### Task directions
Set down all of the data exactly. Pictures stay out of the copy.
(Available data)
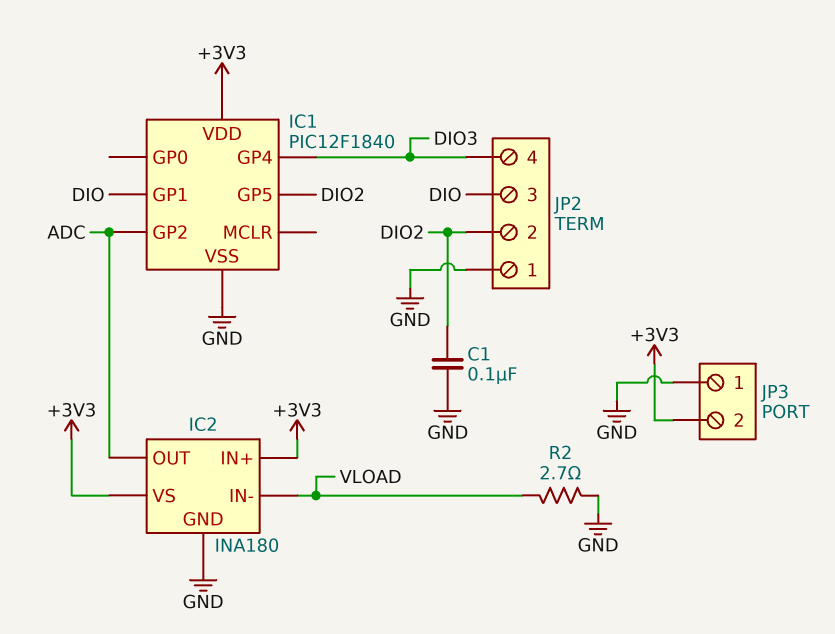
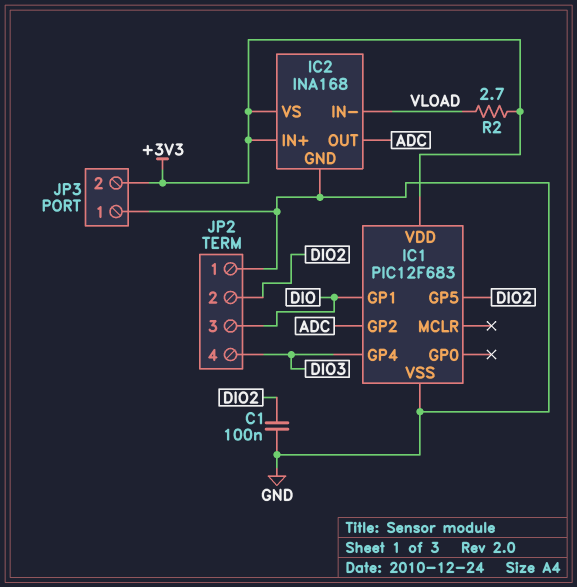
IC1: PIC12F1840 -> PIC12F683
IC2: INA180 -> INA168
R2: 2.7 (GND, VLOAD) -> 2.7 (+3V3, VLOAD)

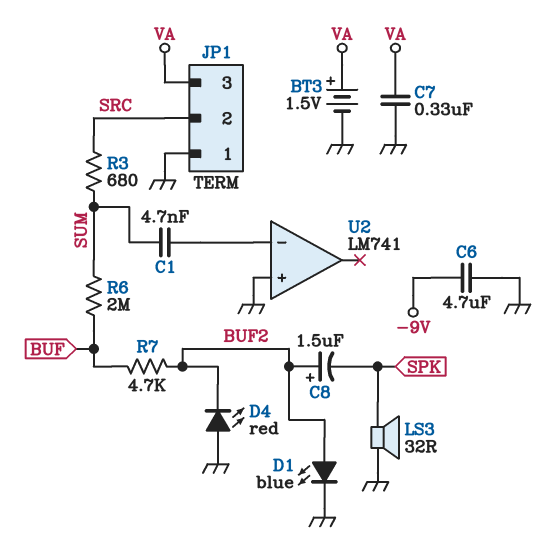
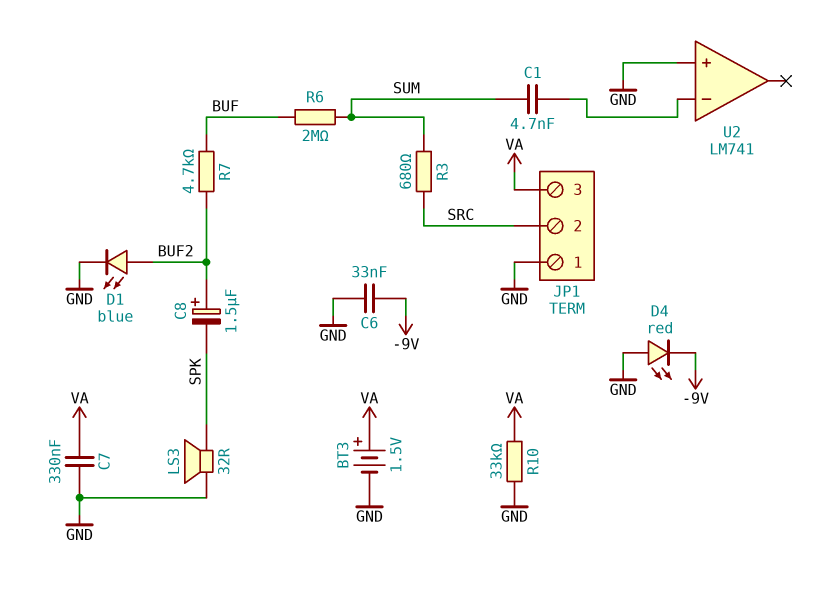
C6: 4.7uF (-9V, GND) -> 33nF (-9V, GND)
D4: LED red (A GND, K BUF2) -> LED red (A GND, K -9V)
R10: none -> 33k (GND, VA)

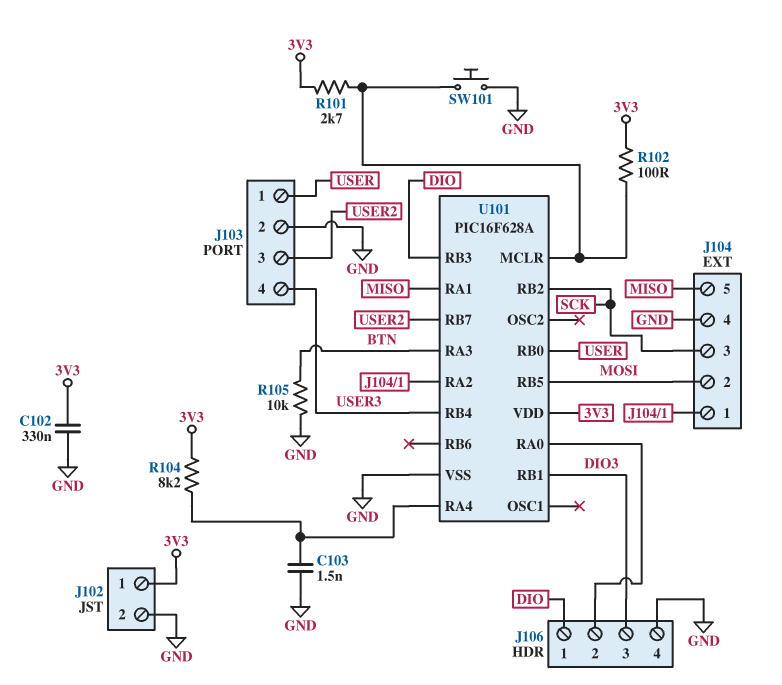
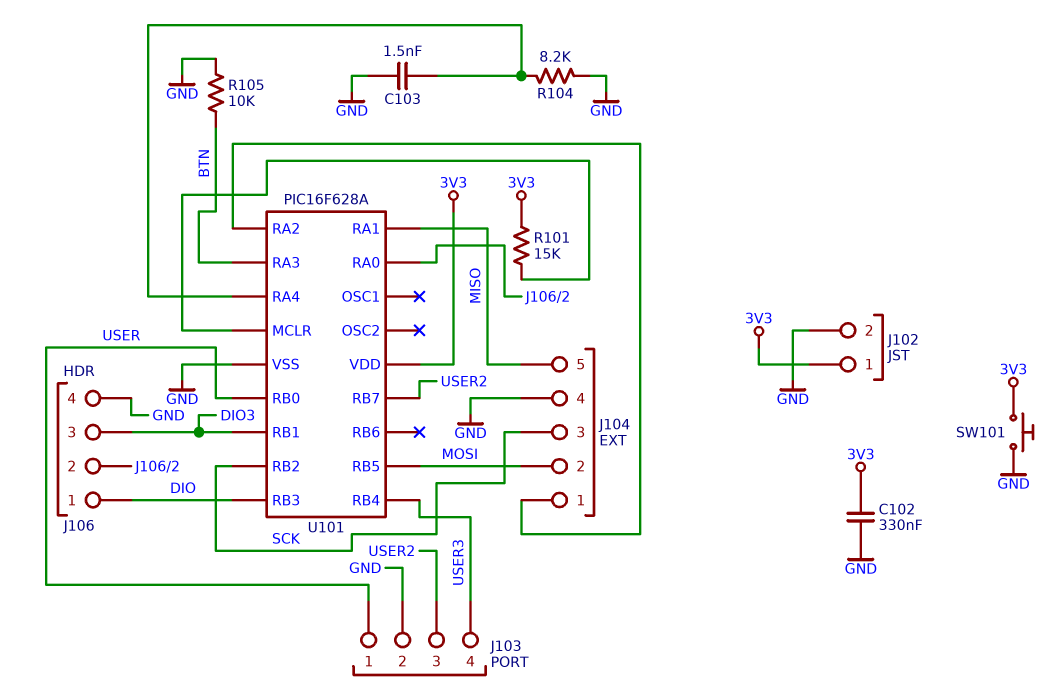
R101: 2.7k (3V3, U101/MCLR) -> 15k (3V3, U101/MCLR)
R102: 100 (3V3, U101/MCLR) -> none
R104: 8.2k (3V3, U101/RA4) -> 8.2k (GND, U101/RA4)
SW101: button (GND, U101/MCLR) -> button (3V3, GND)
(End Available data)
### Answer to this problem
IC1: PIC12F1840 -> PIC12F683
IC2: INA180 -> INA168
R2: 2.7 (GND, VLOAD) -> 2.7 (+3V3, VLOAD)

C6: 4.7uF (-9V, GND) -> 33nF (-9V, GND)
D4: LED red (A GND, K BUF2) -> LED red (A GND, K -9V)
R10: none -> 33k (GND, VA)

R101: 2.7k (3V3, U101/MCLR) -> 15k (3V3, U101/MCLR)
R102: 100 (3V3, U101/MCLR) -> none
R104: 8.2k (3V3, U101/RA4) -> 8.2k (GND, U101/RA4)
SW101: button (GND, U101/MCLR) -> button (3V3, GND)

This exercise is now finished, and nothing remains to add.